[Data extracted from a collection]
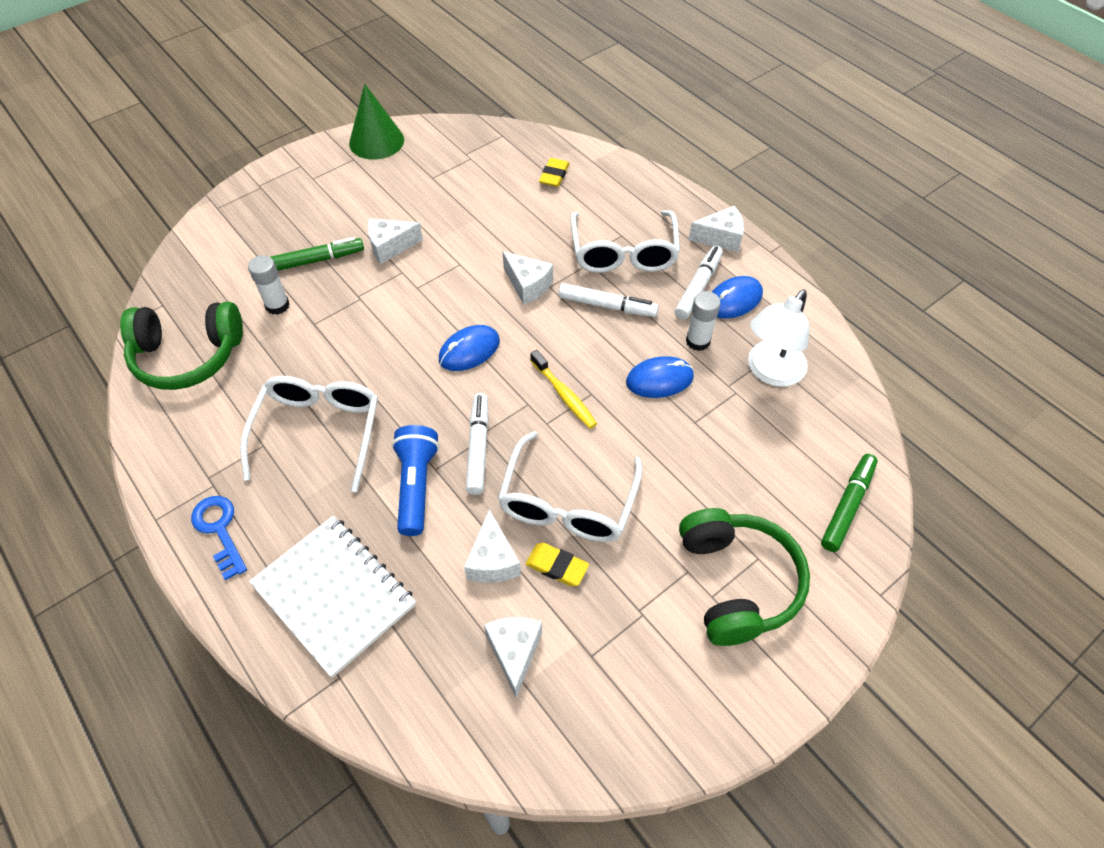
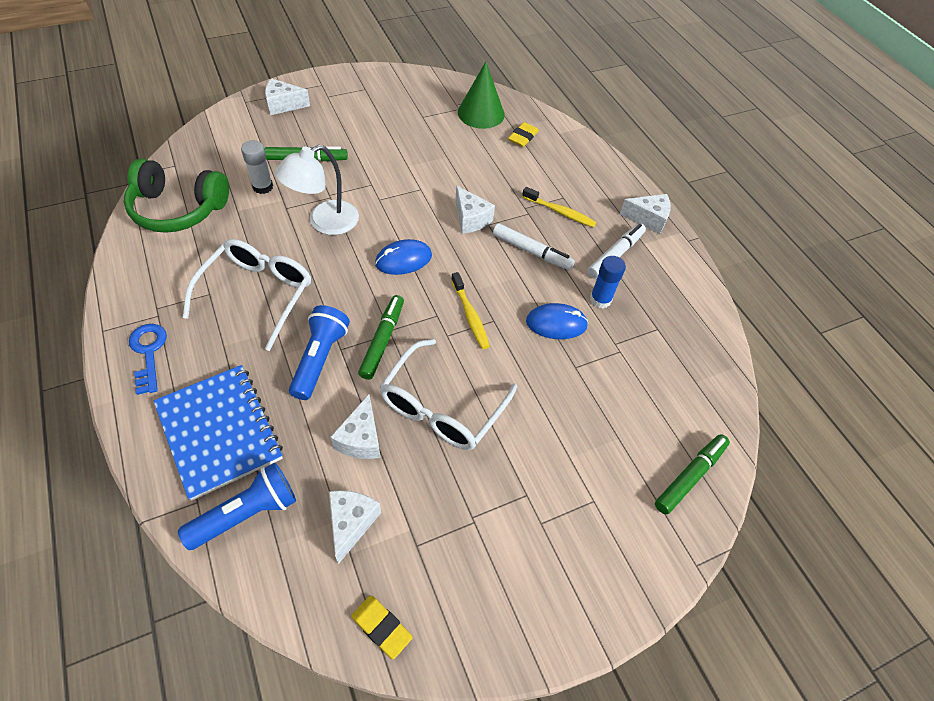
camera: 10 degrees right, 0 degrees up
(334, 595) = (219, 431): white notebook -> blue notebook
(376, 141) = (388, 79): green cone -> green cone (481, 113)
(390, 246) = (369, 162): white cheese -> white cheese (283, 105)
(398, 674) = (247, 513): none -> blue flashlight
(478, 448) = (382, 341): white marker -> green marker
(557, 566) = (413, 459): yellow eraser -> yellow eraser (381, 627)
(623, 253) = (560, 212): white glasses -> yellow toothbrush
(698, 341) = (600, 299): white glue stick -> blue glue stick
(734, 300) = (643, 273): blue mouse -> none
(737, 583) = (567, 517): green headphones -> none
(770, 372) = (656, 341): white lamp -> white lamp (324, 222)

- _PROBLEM TO WORK ON_
Report the lines above that have the word "none" in them.

- _SOLUTION BELOW_
(398, 674) = (247, 513): none -> blue flashlight
(734, 300) = (643, 273): blue mouse -> none
(737, 583) = (567, 517): green headphones -> none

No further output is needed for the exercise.